- **What you are asked to do**
Copy the lines of the items below with "semicircle" replaced by "half circle" each time it occurs and nothing else changed. Leave the pictures out of your answer.

- **Given data**

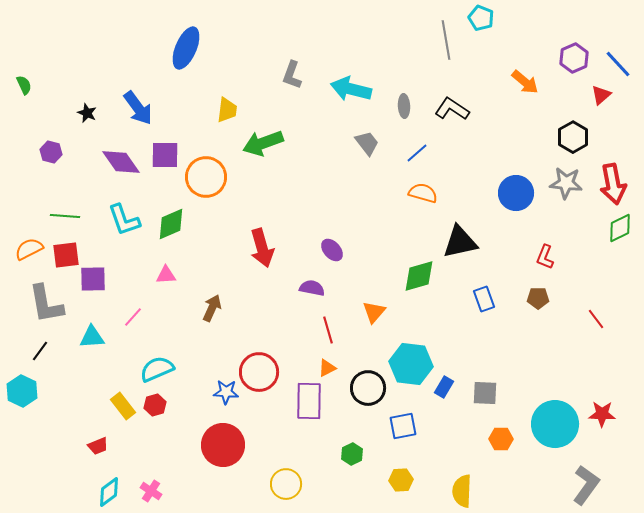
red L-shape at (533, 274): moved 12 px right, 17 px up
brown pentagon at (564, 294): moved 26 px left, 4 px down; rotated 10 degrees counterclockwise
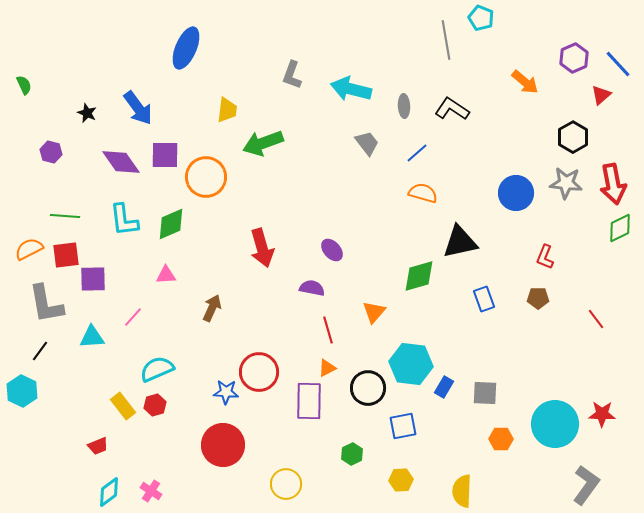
cyan L-shape at (124, 220): rotated 12 degrees clockwise
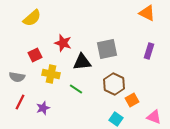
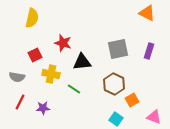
yellow semicircle: rotated 36 degrees counterclockwise
gray square: moved 11 px right
green line: moved 2 px left
purple star: rotated 16 degrees clockwise
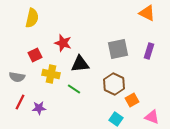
black triangle: moved 2 px left, 2 px down
purple star: moved 4 px left
pink triangle: moved 2 px left
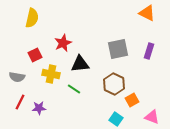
red star: rotated 30 degrees clockwise
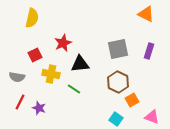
orange triangle: moved 1 px left, 1 px down
brown hexagon: moved 4 px right, 2 px up
purple star: rotated 24 degrees clockwise
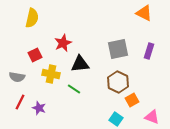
orange triangle: moved 2 px left, 1 px up
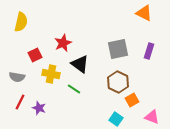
yellow semicircle: moved 11 px left, 4 px down
black triangle: rotated 42 degrees clockwise
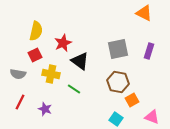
yellow semicircle: moved 15 px right, 9 px down
black triangle: moved 3 px up
gray semicircle: moved 1 px right, 3 px up
brown hexagon: rotated 15 degrees counterclockwise
purple star: moved 6 px right, 1 px down
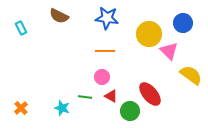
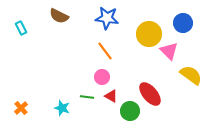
orange line: rotated 54 degrees clockwise
green line: moved 2 px right
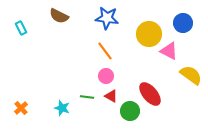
pink triangle: rotated 18 degrees counterclockwise
pink circle: moved 4 px right, 1 px up
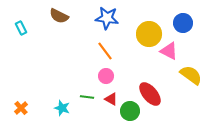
red triangle: moved 3 px down
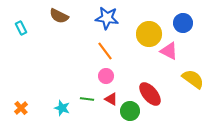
yellow semicircle: moved 2 px right, 4 px down
green line: moved 2 px down
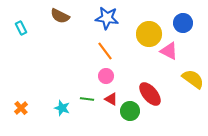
brown semicircle: moved 1 px right
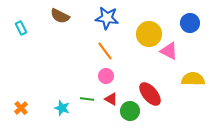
blue circle: moved 7 px right
yellow semicircle: rotated 35 degrees counterclockwise
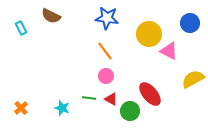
brown semicircle: moved 9 px left
yellow semicircle: rotated 30 degrees counterclockwise
green line: moved 2 px right, 1 px up
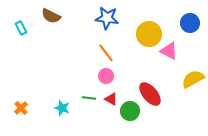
orange line: moved 1 px right, 2 px down
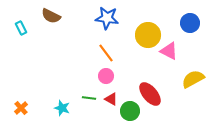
yellow circle: moved 1 px left, 1 px down
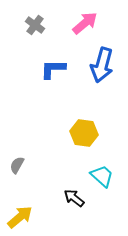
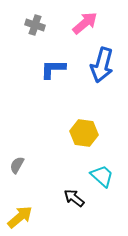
gray cross: rotated 18 degrees counterclockwise
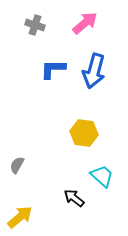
blue arrow: moved 8 px left, 6 px down
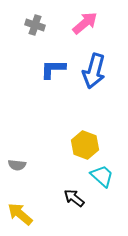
yellow hexagon: moved 1 px right, 12 px down; rotated 12 degrees clockwise
gray semicircle: rotated 114 degrees counterclockwise
yellow arrow: moved 3 px up; rotated 100 degrees counterclockwise
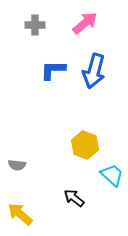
gray cross: rotated 18 degrees counterclockwise
blue L-shape: moved 1 px down
cyan trapezoid: moved 10 px right, 1 px up
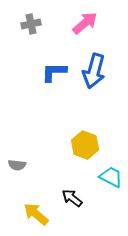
gray cross: moved 4 px left, 1 px up; rotated 12 degrees counterclockwise
blue L-shape: moved 1 px right, 2 px down
cyan trapezoid: moved 1 px left, 2 px down; rotated 15 degrees counterclockwise
black arrow: moved 2 px left
yellow arrow: moved 16 px right
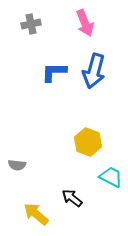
pink arrow: rotated 108 degrees clockwise
yellow hexagon: moved 3 px right, 3 px up
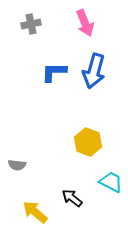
cyan trapezoid: moved 5 px down
yellow arrow: moved 1 px left, 2 px up
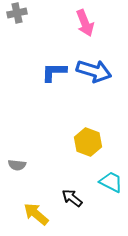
gray cross: moved 14 px left, 11 px up
blue arrow: rotated 88 degrees counterclockwise
yellow arrow: moved 1 px right, 2 px down
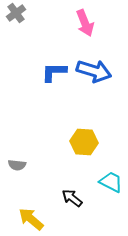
gray cross: moved 1 px left; rotated 24 degrees counterclockwise
yellow hexagon: moved 4 px left; rotated 16 degrees counterclockwise
yellow arrow: moved 5 px left, 5 px down
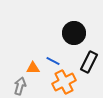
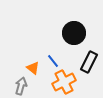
blue line: rotated 24 degrees clockwise
orange triangle: rotated 40 degrees clockwise
gray arrow: moved 1 px right
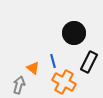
blue line: rotated 24 degrees clockwise
orange cross: rotated 35 degrees counterclockwise
gray arrow: moved 2 px left, 1 px up
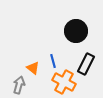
black circle: moved 2 px right, 2 px up
black rectangle: moved 3 px left, 2 px down
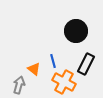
orange triangle: moved 1 px right, 1 px down
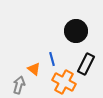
blue line: moved 1 px left, 2 px up
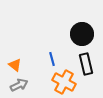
black circle: moved 6 px right, 3 px down
black rectangle: rotated 40 degrees counterclockwise
orange triangle: moved 19 px left, 4 px up
gray arrow: rotated 48 degrees clockwise
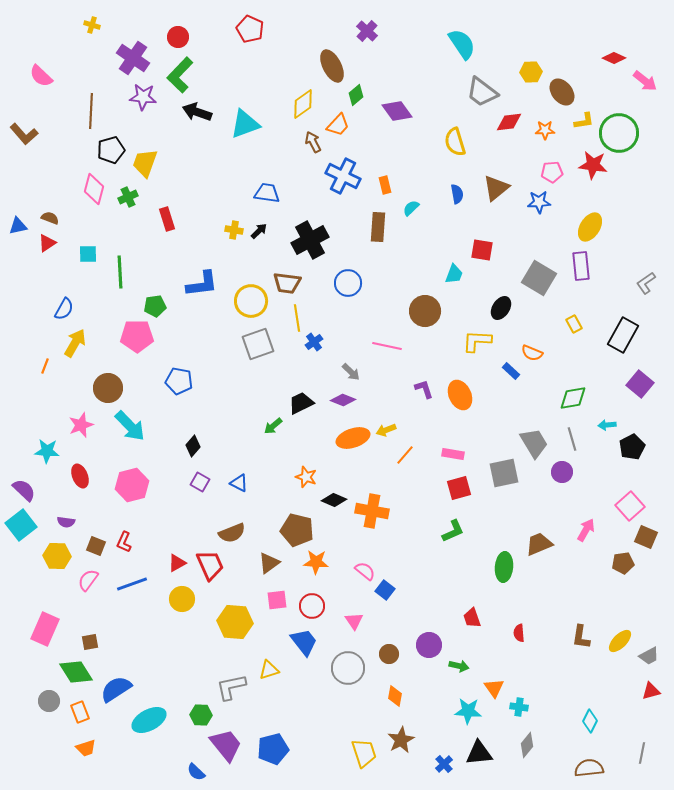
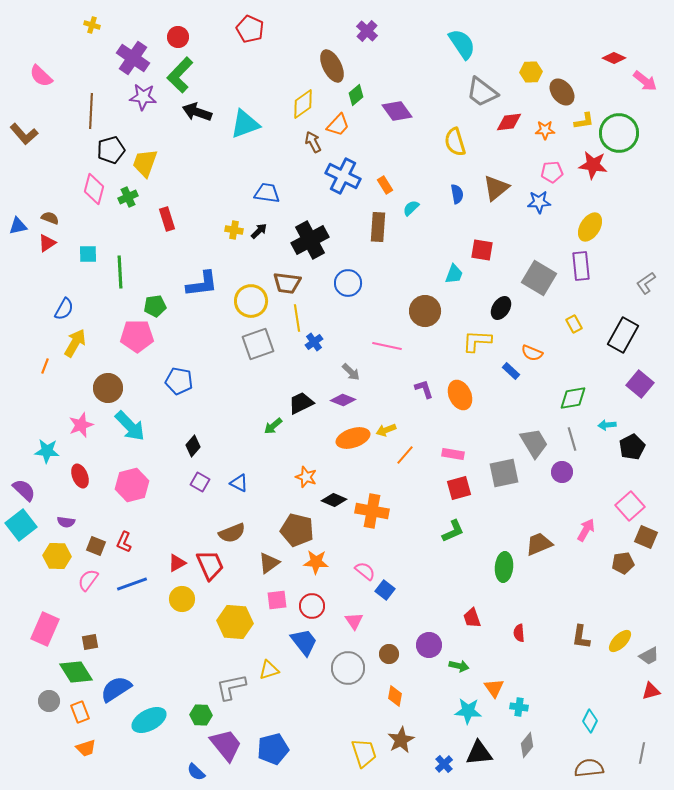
orange rectangle at (385, 185): rotated 18 degrees counterclockwise
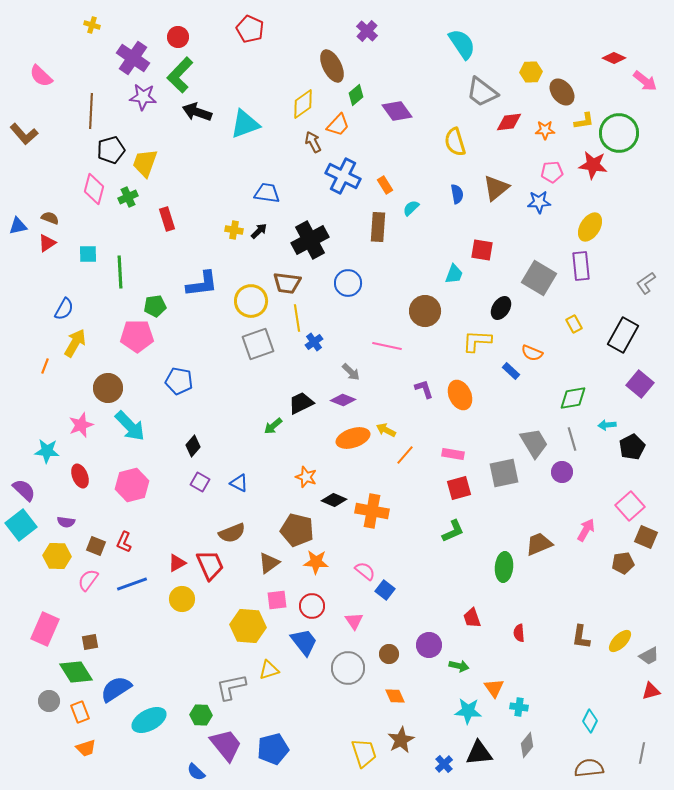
yellow arrow at (386, 430): rotated 48 degrees clockwise
yellow hexagon at (235, 622): moved 13 px right, 4 px down
orange diamond at (395, 696): rotated 35 degrees counterclockwise
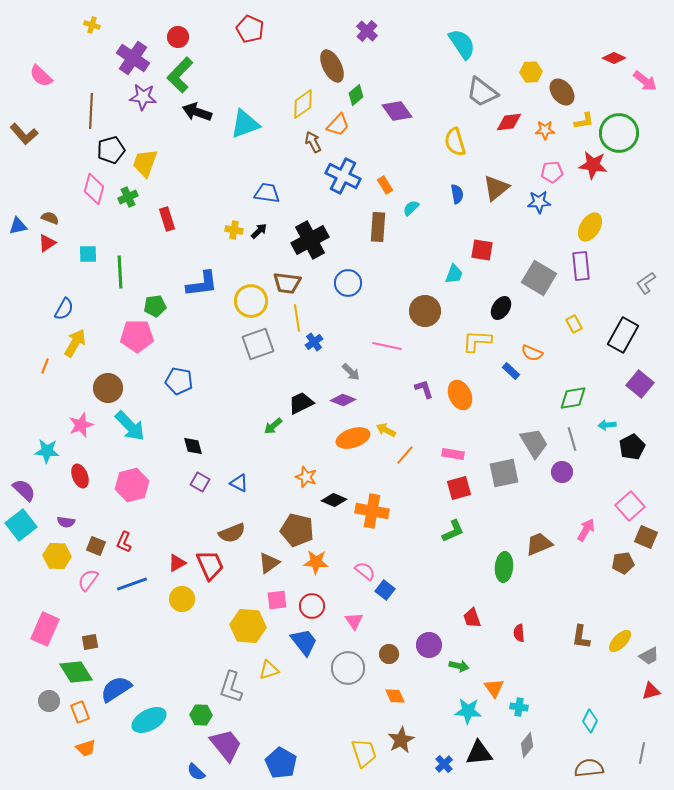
black diamond at (193, 446): rotated 55 degrees counterclockwise
gray L-shape at (231, 687): rotated 60 degrees counterclockwise
blue pentagon at (273, 749): moved 8 px right, 14 px down; rotated 28 degrees counterclockwise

- **Finished exercise**
red L-shape at (533, 274): moved 12 px right, 17 px up
brown pentagon at (564, 294): moved 26 px left, 4 px down; rotated 10 degrees counterclockwise
cyan L-shape at (124, 220): rotated 12 degrees clockwise
yellow half circle: rotated 36 degrees counterclockwise
gray square: moved 11 px right
green line: moved 2 px left
purple star: rotated 16 degrees clockwise
black triangle: moved 2 px left, 2 px down
purple star: moved 4 px left
pink triangle: moved 2 px left
red star: rotated 30 degrees clockwise
orange triangle: moved 1 px left, 1 px down
brown hexagon: moved 4 px right, 2 px up
purple star: rotated 24 degrees clockwise
orange triangle: moved 2 px left, 1 px up
yellow half circle: moved 11 px left, 4 px down
black triangle: rotated 42 degrees clockwise
yellow half circle: moved 15 px right, 9 px down
black triangle: moved 3 px up
gray half circle: moved 1 px right, 3 px up
brown hexagon: rotated 15 degrees counterclockwise
purple star: moved 6 px right, 1 px down
orange line: rotated 54 degrees clockwise
green line: moved 2 px right
pink triangle: rotated 18 degrees counterclockwise
pink circle: moved 4 px right, 1 px up
red triangle: moved 3 px down
yellow half circle: moved 2 px right, 4 px down
green line: moved 2 px down
brown half circle: moved 1 px right
blue circle: moved 7 px right
yellow half circle: rotated 35 degrees counterclockwise
brown half circle: moved 9 px left
yellow half circle: rotated 30 degrees counterclockwise
green line: moved 2 px right, 1 px up
orange line: moved 1 px right, 2 px down
yellow circle: moved 1 px left, 1 px down
gray cross: rotated 18 degrees counterclockwise
blue arrow: moved 8 px left, 6 px down
yellow hexagon: moved 1 px right, 12 px down; rotated 12 degrees clockwise
gray half circle: rotated 114 degrees counterclockwise
yellow arrow: moved 3 px up; rotated 100 degrees counterclockwise
gray cross: rotated 18 degrees counterclockwise
blue L-shape: moved 1 px down
cyan trapezoid: moved 10 px right, 1 px up
gray cross: moved 4 px left, 1 px up; rotated 12 degrees counterclockwise
blue L-shape: moved 1 px right, 2 px down
cyan trapezoid: moved 1 px left, 2 px down; rotated 15 degrees counterclockwise
black arrow: moved 2 px left
yellow arrow: moved 16 px right
pink arrow: rotated 108 degrees clockwise
yellow hexagon: moved 3 px right, 3 px up
cyan trapezoid: moved 5 px down
yellow arrow: moved 1 px left, 2 px up
gray cross: moved 14 px left, 11 px up
blue arrow: rotated 88 degrees counterclockwise
yellow arrow: moved 1 px right, 2 px down
gray cross: moved 1 px left; rotated 24 degrees counterclockwise
yellow hexagon: moved 4 px left; rotated 16 degrees counterclockwise
yellow arrow: moved 5 px left, 5 px down
blue line: rotated 24 degrees clockwise
orange triangle: rotated 40 degrees clockwise
gray arrow: moved 1 px right
blue line: rotated 24 degrees clockwise
orange cross: rotated 35 degrees counterclockwise
gray arrow: moved 2 px left, 1 px up
black circle: moved 2 px right, 2 px up
black rectangle: moved 3 px left, 2 px down
orange triangle: moved 1 px right, 1 px down
blue line: moved 1 px left, 2 px up
black circle: moved 6 px right, 3 px down
black rectangle: rotated 40 degrees counterclockwise
orange triangle: moved 19 px left, 4 px up
gray arrow: rotated 48 degrees clockwise
orange rectangle at (385, 185): rotated 18 degrees counterclockwise
yellow arrow at (386, 430): rotated 48 degrees clockwise
yellow hexagon at (235, 622): moved 13 px right, 4 px down
orange diamond at (395, 696): rotated 35 degrees counterclockwise
black diamond at (193, 446): rotated 55 degrees counterclockwise
gray L-shape at (231, 687): rotated 60 degrees counterclockwise
blue pentagon at (273, 749): moved 8 px right, 14 px down; rotated 28 degrees counterclockwise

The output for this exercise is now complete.